AVAILABLE RECORDS:
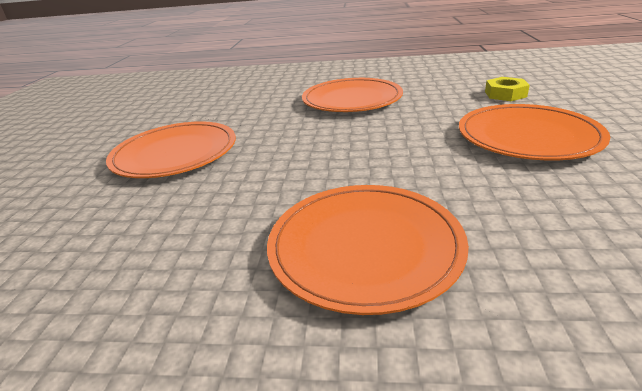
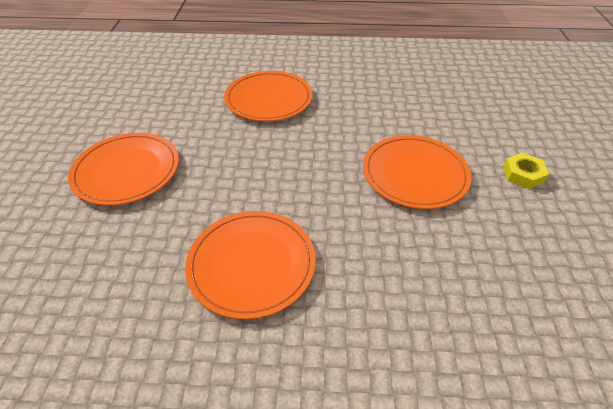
camera: 175 degrees right, 15 degrees up
(505, 94) = (73, 251): yellow nut -> yellow nut (523, 174)

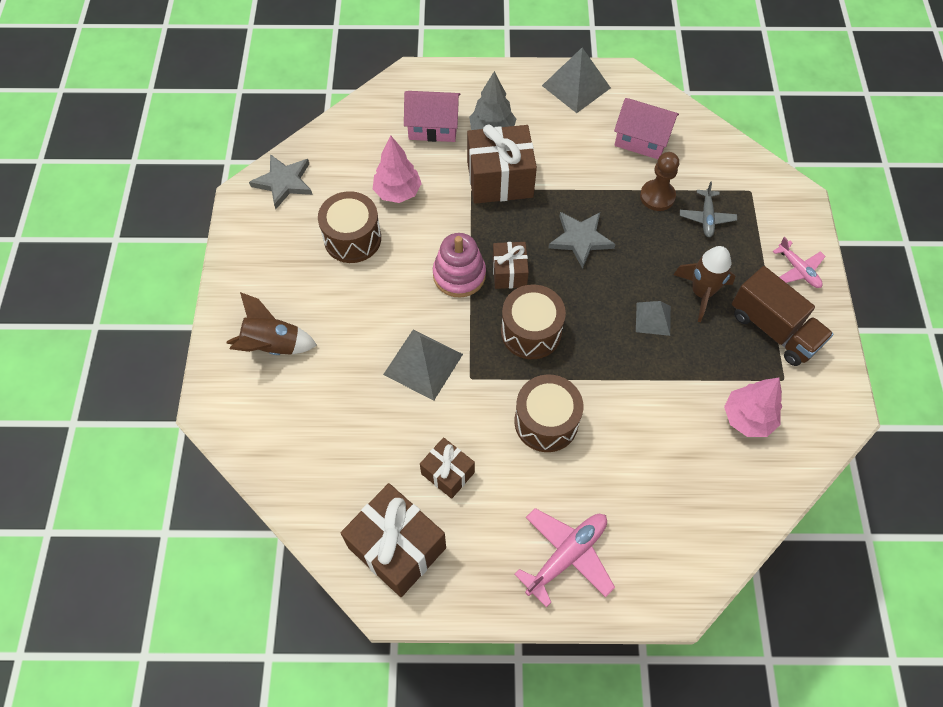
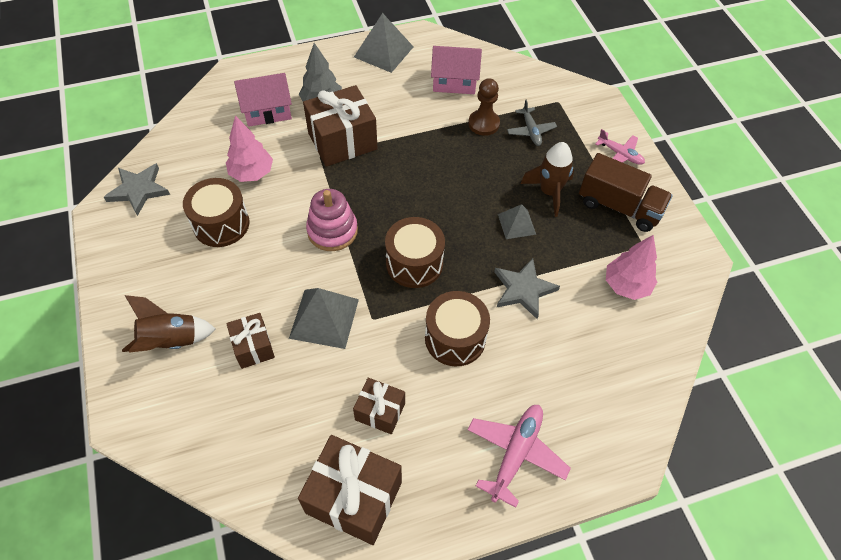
camera: 20 degrees left, 5 degrees down
(509, 273) = (377, 217): brown gift -> brown gift (253, 347)
(580, 239) = (431, 174): grey star -> grey star (523, 290)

TASK DESCRIPTION:
Begin with the line containing "(509, 273) = (377, 217): brown" and retype it and each line after it through the end of the records, keeping them exact and including nothing more.

YOUR RESPONSE:
(509, 273) = (377, 217): brown gift -> brown gift (253, 347)
(580, 239) = (431, 174): grey star -> grey star (523, 290)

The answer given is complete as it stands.